(Data to examine begins)

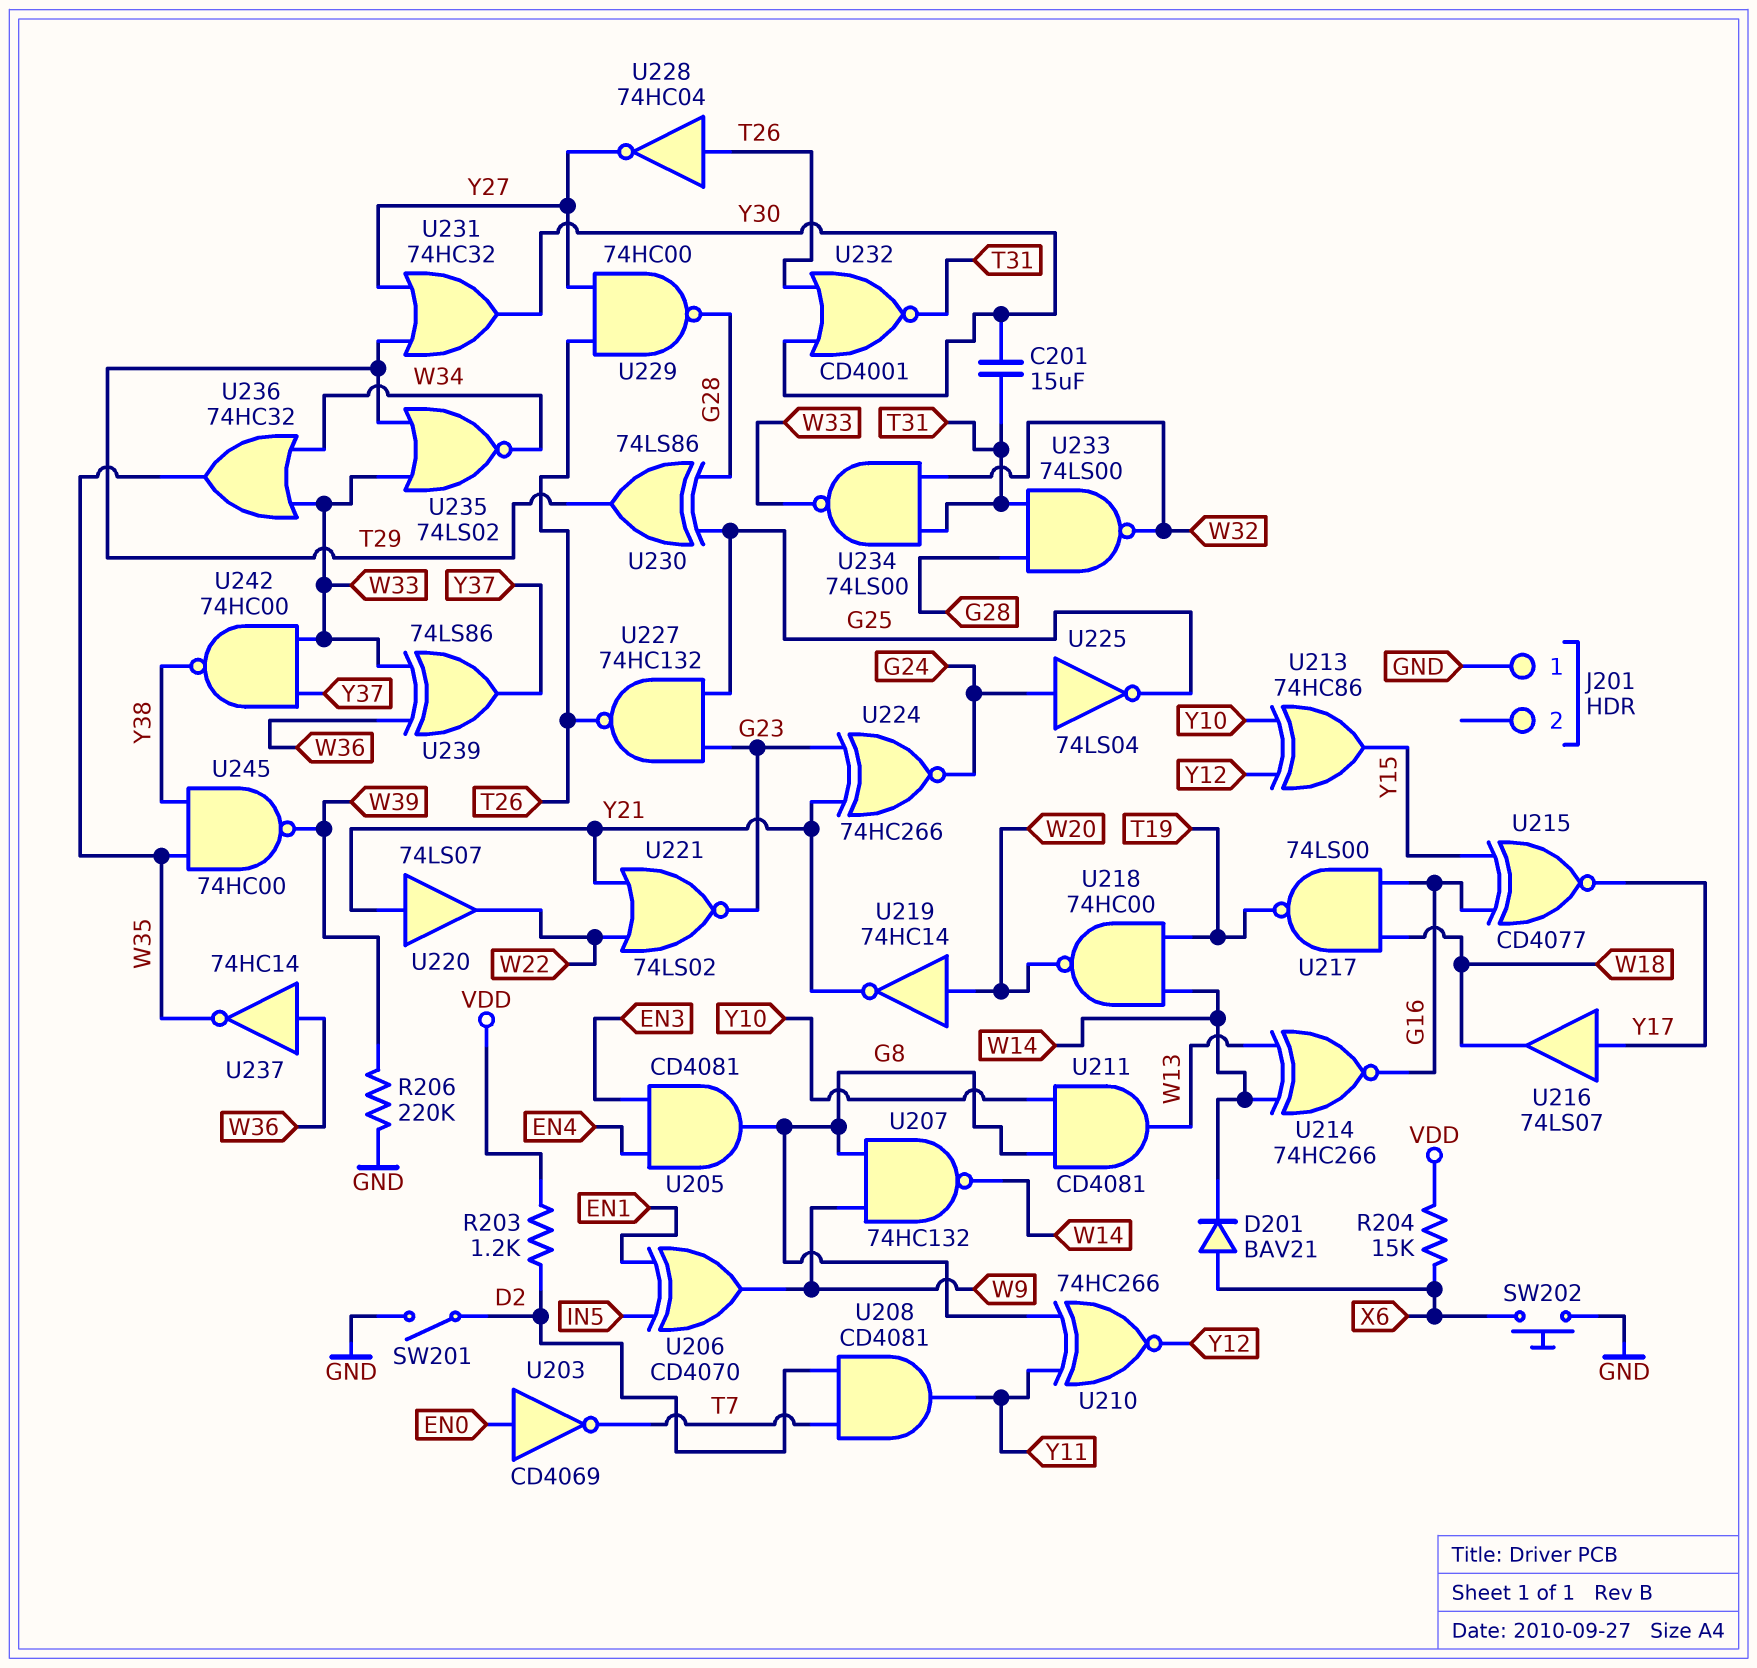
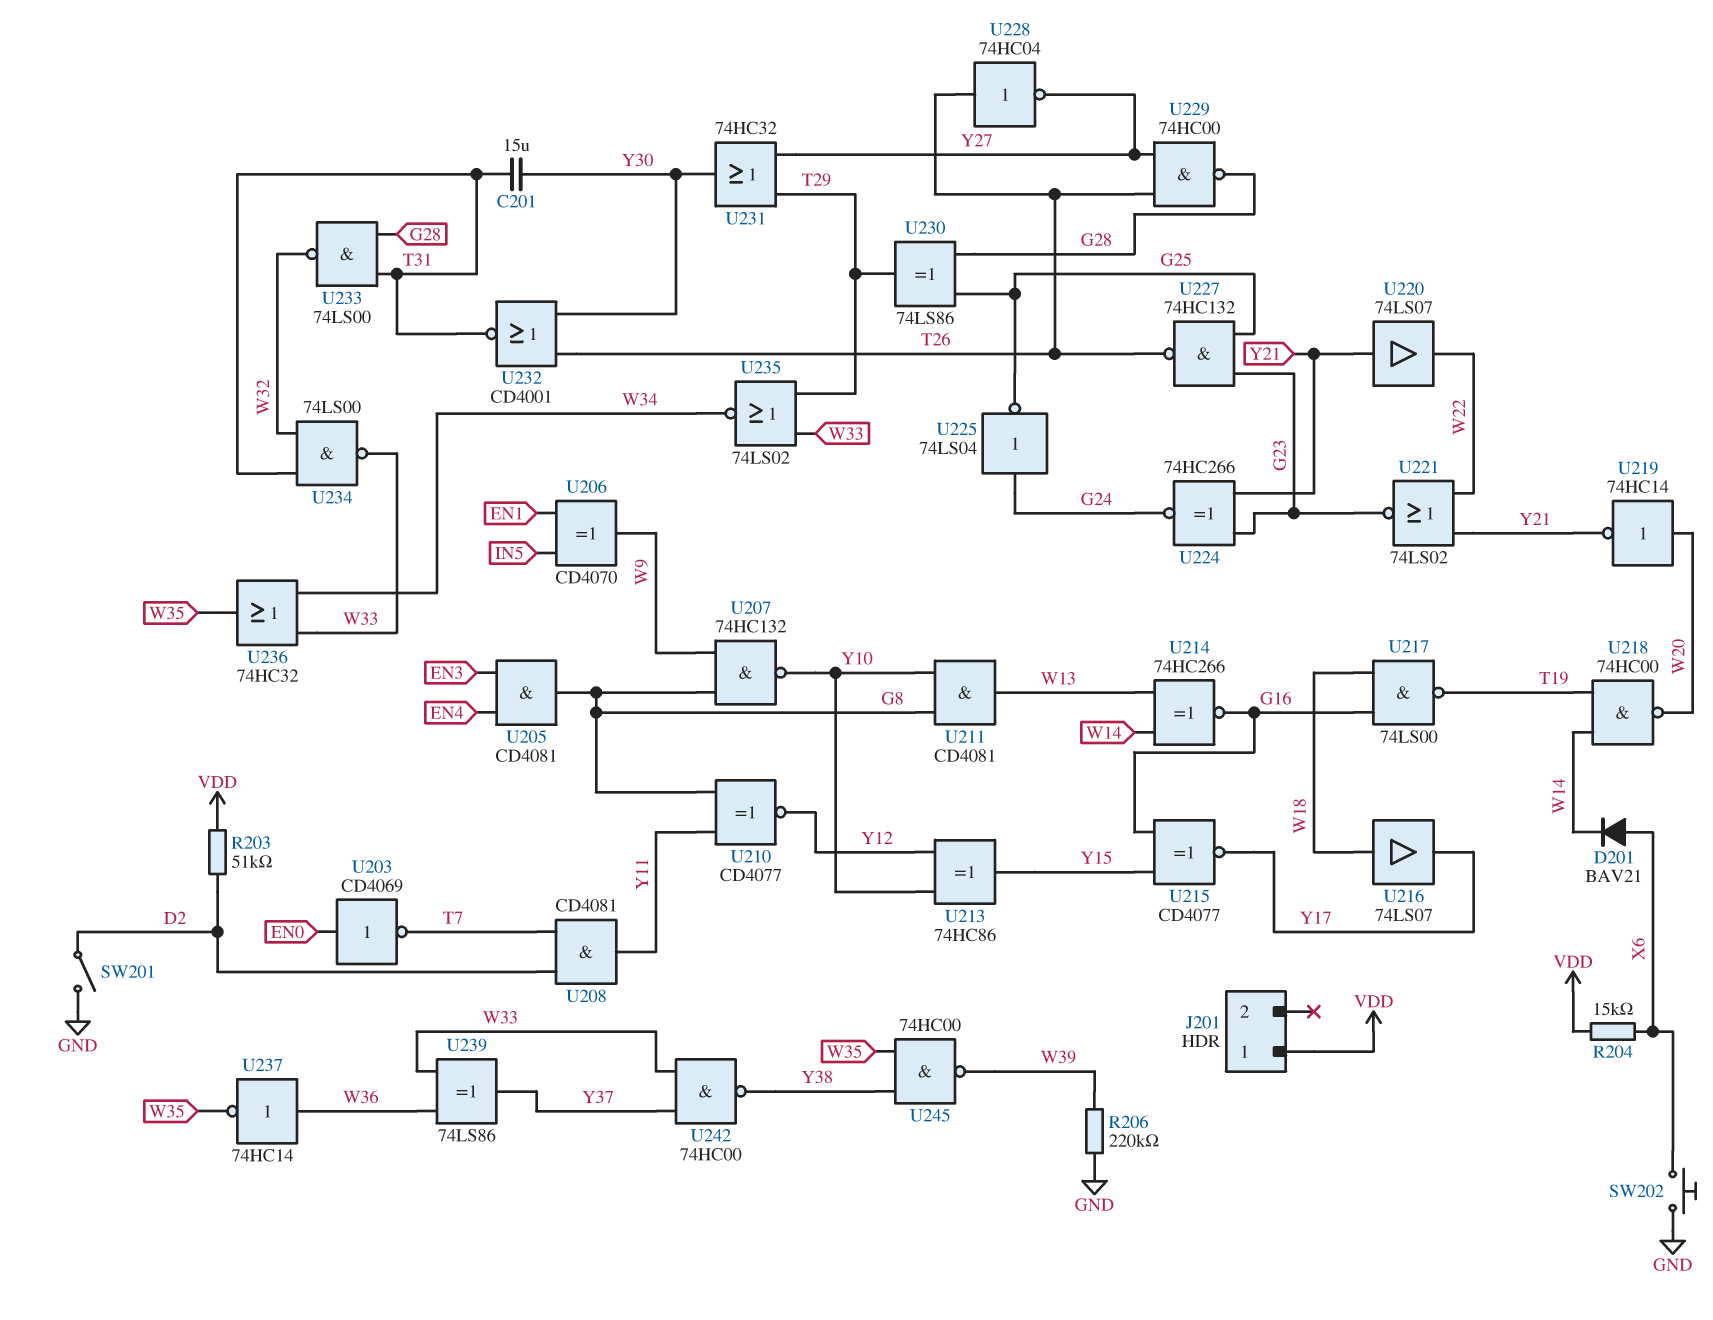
J201 pin 1: GND -> VDD
R203: 1.2k (D2, VDD) -> 51k (D2, VDD)
U207: NAND 74HC132 (in G8, in W9, out W14) -> NAND 74HC132 (in G8, in W9, out Y10)
U210: XNOR 74HC266 (in G8, in Y11, out Y12) -> XNOR CD4077 (in G8, in Y11, out Y12)
U216: buffer 74LS07 (in Y17, out W18) -> buffer 74LS07 (in W18, out Y17)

(Data to examine ends)

- [Aim of the task]
Reproduce verbatim the stretch of lines beginning with the one containing "R203: 1.2k (D2, VDD) -> 51k (D2, VDD)" and ending at the close of the entries above.

- [Exercise output]
R203: 1.2k (D2, VDD) -> 51k (D2, VDD)
U207: NAND 74HC132 (in G8, in W9, out W14) -> NAND 74HC132 (in G8, in W9, out Y10)
U210: XNOR 74HC266 (in G8, in Y11, out Y12) -> XNOR CD4077 (in G8, in Y11, out Y12)
U216: buffer 74LS07 (in Y17, out W18) -> buffer 74LS07 (in W18, out Y17)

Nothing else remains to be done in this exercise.